> **Task to carry out**
In the entries below, find the lines with the word "BUSY" and copy them.

> **Dataset entries**
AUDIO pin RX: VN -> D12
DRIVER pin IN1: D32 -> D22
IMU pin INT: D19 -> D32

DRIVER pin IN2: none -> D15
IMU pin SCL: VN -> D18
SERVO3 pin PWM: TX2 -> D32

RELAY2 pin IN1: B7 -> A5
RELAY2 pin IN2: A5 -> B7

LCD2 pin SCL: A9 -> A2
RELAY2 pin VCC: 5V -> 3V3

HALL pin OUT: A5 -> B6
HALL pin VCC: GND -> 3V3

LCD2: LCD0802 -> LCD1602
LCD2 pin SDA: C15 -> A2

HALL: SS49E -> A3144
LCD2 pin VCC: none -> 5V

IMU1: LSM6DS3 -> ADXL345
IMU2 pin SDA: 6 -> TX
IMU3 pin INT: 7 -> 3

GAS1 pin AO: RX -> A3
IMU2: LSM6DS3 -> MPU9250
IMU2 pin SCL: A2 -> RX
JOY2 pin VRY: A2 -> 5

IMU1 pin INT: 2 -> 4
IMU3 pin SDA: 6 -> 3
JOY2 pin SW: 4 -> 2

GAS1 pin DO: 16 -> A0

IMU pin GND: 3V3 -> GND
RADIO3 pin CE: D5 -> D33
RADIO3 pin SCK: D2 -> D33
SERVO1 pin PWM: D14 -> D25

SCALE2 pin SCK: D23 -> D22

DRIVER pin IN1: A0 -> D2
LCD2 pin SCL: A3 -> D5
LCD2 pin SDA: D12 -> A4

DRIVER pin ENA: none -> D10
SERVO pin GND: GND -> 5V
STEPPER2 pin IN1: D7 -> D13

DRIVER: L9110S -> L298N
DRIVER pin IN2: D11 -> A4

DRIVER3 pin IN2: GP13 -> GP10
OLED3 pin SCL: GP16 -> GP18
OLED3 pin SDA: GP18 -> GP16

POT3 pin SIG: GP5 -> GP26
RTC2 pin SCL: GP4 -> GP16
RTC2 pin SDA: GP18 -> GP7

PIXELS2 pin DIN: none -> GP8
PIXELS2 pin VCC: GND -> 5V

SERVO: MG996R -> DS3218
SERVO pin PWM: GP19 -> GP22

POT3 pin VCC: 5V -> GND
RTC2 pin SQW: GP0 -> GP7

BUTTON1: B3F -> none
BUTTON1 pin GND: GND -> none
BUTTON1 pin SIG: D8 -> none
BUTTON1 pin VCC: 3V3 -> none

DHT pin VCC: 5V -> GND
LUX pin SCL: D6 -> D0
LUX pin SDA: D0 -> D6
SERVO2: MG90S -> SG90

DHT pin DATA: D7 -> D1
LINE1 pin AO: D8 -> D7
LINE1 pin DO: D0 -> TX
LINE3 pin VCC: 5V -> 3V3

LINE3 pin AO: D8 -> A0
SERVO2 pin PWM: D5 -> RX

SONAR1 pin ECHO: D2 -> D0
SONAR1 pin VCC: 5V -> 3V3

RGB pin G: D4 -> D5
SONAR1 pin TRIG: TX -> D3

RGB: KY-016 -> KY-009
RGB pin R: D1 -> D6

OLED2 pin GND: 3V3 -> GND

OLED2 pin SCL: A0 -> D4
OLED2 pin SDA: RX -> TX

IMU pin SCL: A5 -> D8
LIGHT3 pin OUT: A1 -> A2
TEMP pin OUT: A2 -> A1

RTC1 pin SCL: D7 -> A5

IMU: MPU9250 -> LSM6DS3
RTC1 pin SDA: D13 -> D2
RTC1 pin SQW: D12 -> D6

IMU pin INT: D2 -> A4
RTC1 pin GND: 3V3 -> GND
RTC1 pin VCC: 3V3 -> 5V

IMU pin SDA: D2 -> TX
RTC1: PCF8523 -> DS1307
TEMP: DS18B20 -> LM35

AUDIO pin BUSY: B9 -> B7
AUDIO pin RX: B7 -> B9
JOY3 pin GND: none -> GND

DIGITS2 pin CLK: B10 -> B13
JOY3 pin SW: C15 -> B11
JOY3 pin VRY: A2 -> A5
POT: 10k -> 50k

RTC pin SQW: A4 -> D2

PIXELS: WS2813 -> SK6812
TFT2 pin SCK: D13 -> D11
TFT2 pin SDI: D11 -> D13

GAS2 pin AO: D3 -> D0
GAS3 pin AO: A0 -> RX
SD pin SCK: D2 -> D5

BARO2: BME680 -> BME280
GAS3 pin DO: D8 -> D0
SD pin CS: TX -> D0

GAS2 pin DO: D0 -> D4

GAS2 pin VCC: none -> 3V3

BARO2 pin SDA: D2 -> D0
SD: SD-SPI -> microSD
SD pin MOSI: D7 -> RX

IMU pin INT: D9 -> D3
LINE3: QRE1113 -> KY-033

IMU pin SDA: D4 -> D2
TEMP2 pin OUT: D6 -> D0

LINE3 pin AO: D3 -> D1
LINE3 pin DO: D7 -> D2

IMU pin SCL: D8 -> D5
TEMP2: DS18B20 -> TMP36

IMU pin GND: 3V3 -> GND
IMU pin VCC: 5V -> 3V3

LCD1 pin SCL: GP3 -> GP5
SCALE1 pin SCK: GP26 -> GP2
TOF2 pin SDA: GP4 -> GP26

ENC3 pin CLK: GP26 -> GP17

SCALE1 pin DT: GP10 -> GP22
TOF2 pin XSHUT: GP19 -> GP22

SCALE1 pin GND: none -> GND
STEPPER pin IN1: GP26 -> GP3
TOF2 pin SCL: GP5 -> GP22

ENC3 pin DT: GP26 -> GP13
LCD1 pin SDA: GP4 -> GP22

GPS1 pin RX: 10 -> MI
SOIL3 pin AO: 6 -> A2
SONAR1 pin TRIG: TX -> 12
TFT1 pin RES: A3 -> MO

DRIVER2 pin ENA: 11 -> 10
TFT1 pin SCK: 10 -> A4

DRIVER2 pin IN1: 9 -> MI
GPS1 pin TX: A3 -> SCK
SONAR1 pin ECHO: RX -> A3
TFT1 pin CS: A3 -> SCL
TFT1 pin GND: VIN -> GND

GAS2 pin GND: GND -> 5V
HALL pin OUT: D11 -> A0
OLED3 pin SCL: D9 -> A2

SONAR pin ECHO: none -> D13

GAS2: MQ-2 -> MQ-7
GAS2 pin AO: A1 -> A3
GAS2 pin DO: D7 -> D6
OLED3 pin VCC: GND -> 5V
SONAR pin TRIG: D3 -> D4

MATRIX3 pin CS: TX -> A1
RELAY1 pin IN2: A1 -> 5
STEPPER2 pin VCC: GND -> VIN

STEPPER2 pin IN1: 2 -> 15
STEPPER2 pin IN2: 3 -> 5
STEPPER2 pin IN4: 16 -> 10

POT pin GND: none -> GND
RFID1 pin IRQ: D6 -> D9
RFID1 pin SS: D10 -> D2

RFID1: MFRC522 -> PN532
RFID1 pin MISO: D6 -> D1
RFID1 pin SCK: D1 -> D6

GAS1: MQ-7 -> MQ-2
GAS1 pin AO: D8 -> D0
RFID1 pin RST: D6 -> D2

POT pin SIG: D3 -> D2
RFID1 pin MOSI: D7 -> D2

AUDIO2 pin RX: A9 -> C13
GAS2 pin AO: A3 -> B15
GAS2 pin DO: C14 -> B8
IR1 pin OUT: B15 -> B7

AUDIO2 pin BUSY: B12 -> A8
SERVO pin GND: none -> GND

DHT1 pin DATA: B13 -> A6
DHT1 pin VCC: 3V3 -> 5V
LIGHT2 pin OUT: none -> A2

> **Reply**
AUDIO pin BUSY: B9 -> B7
AUDIO2 pin BUSY: B12 -> A8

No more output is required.